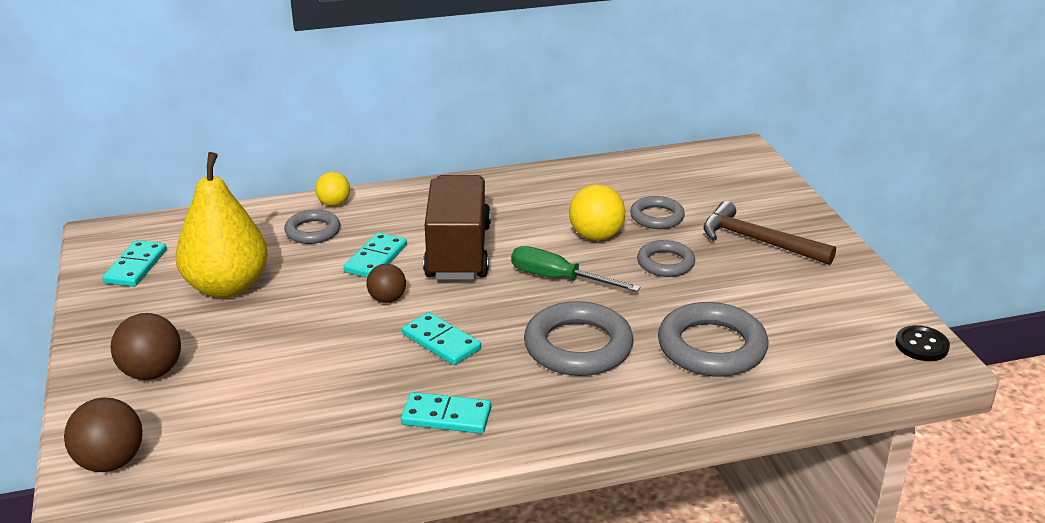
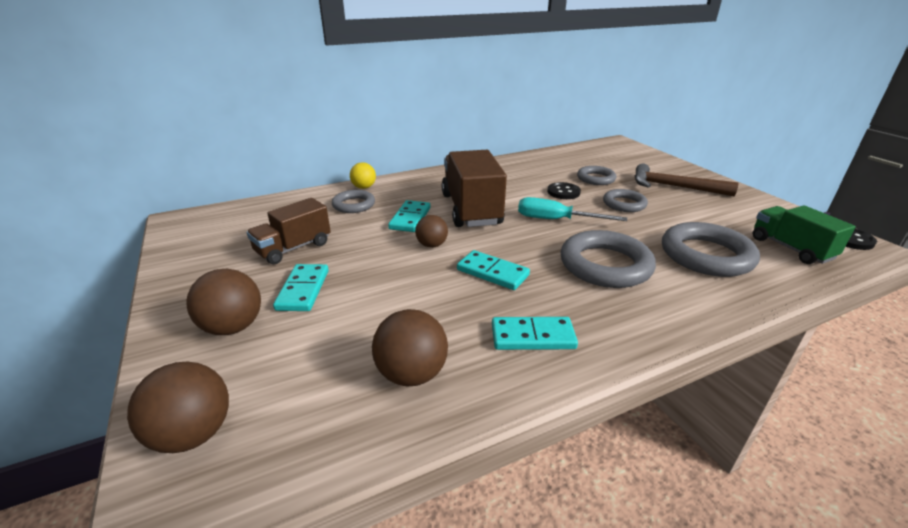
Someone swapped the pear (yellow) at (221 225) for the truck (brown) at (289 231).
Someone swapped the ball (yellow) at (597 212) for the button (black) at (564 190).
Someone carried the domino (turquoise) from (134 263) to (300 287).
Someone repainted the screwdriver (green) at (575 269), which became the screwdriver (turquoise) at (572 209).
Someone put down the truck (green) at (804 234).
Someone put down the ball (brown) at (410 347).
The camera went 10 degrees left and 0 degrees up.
****************************************
Your task: Reproduce the entries above word for word. Pictures stay out.

Response area:
Someone swapped the pear (yellow) at (221 225) for the truck (brown) at (289 231).
Someone swapped the ball (yellow) at (597 212) for the button (black) at (564 190).
Someone carried the domino (turquoise) from (134 263) to (300 287).
Someone repainted the screwdriver (green) at (575 269), which became the screwdriver (turquoise) at (572 209).
Someone put down the truck (green) at (804 234).
Someone put down the ball (brown) at (410 347).
The camera went 10 degrees left and 0 degrees up.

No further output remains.